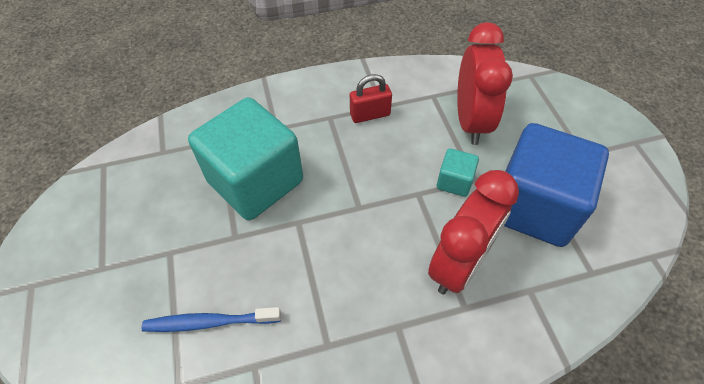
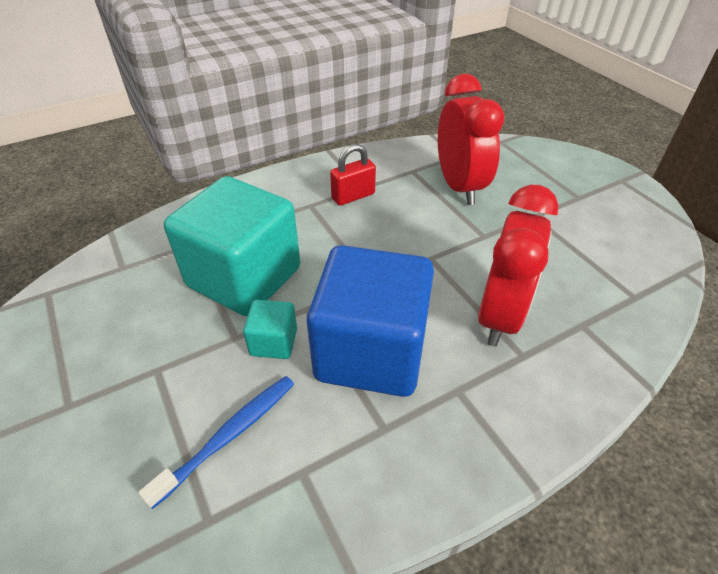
camera: 15 degrees left, 10 degrees down
blue toothbrush [142,307,281,332] -> blue toothbrush turned 150 degrees clockwise [138,376,294,509]
turquoise cube [437,148,479,197] -> turquoise cube moved to [243,300,297,359]
blue cube [504,123,609,247] -> blue cube moved to [307,245,434,397]

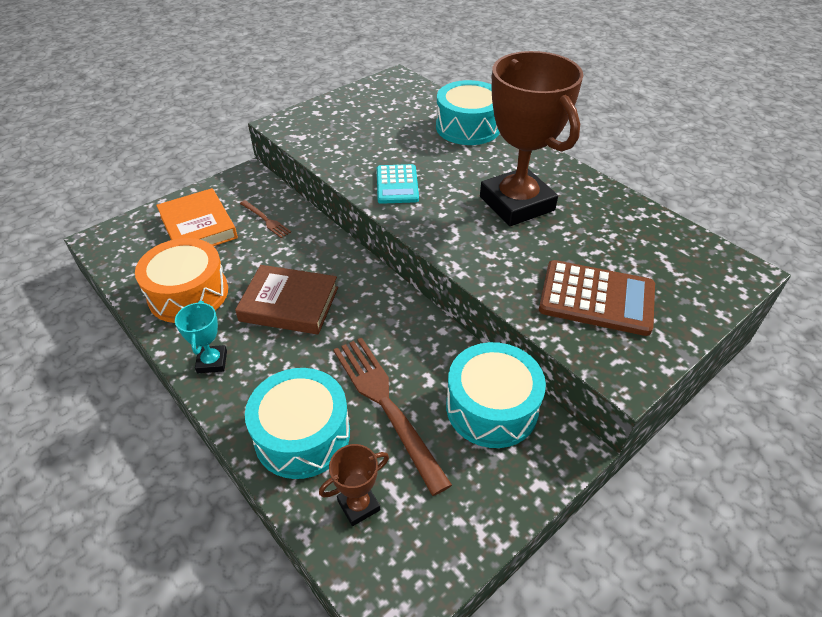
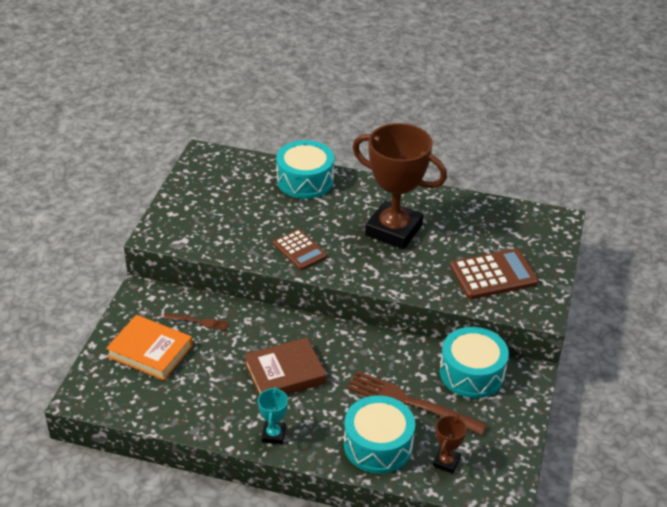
camera: 35 degrees left, 5 degrees down
orange drum [135,238,228,323] -> none
turquoise trophy [175,301,227,373] -> turquoise trophy turned 45 degrees clockwise [258,387,288,444]
turquoise calculator [377,164,419,204] -> brown calculator [273,229,327,270]

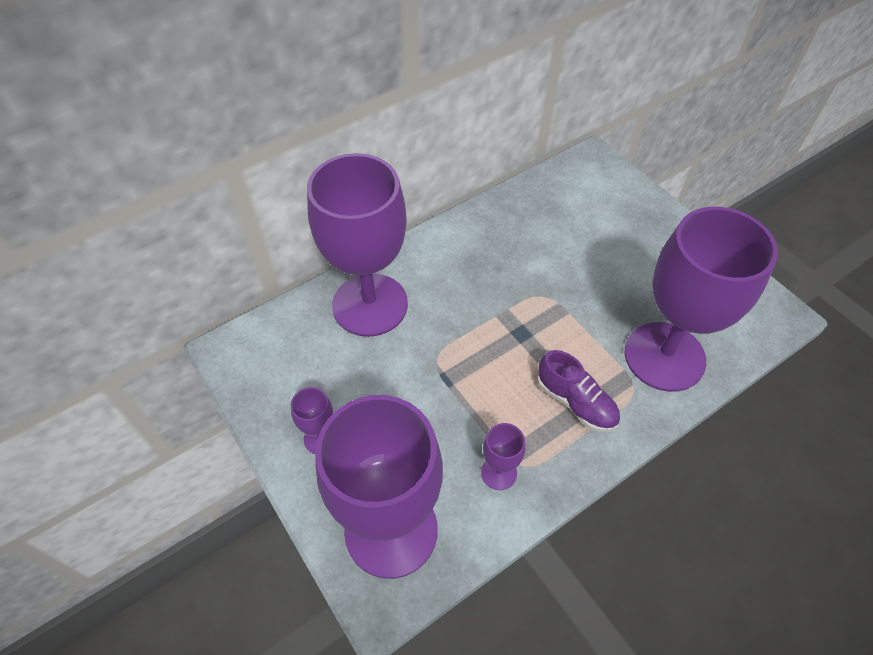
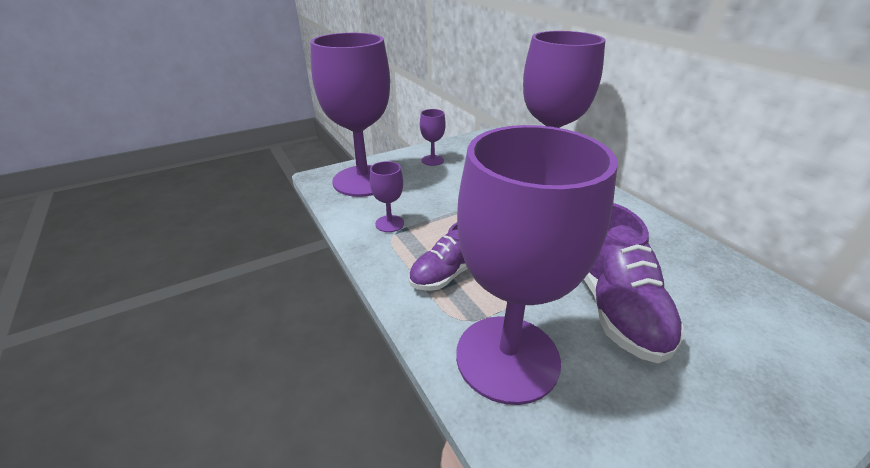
camera: 95 degrees right, 20 degrees down
none -> purple shoe [584,203,684,364]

========================

▶ _What the exercise asks_: The answer is those lines of the material above that run from the one containing "turquoise cube [437,148,479,197]" up to and including the one containing "turquoise trophy [175,301,227,373]", restated exactly and without images.

▶ _Task output_:
turquoise cube [437,148,479,197] -> turquoise cube moved to [243,300,297,359]
blue cube [504,123,609,247] -> blue cube moved to [307,245,434,397]

camera: 35 degrees left, 5 degrees down
orange drum [135,238,228,323] -> none
turquoise trophy [175,301,227,373] -> turquoise trophy turned 45 degrees clockwise [258,387,288,444]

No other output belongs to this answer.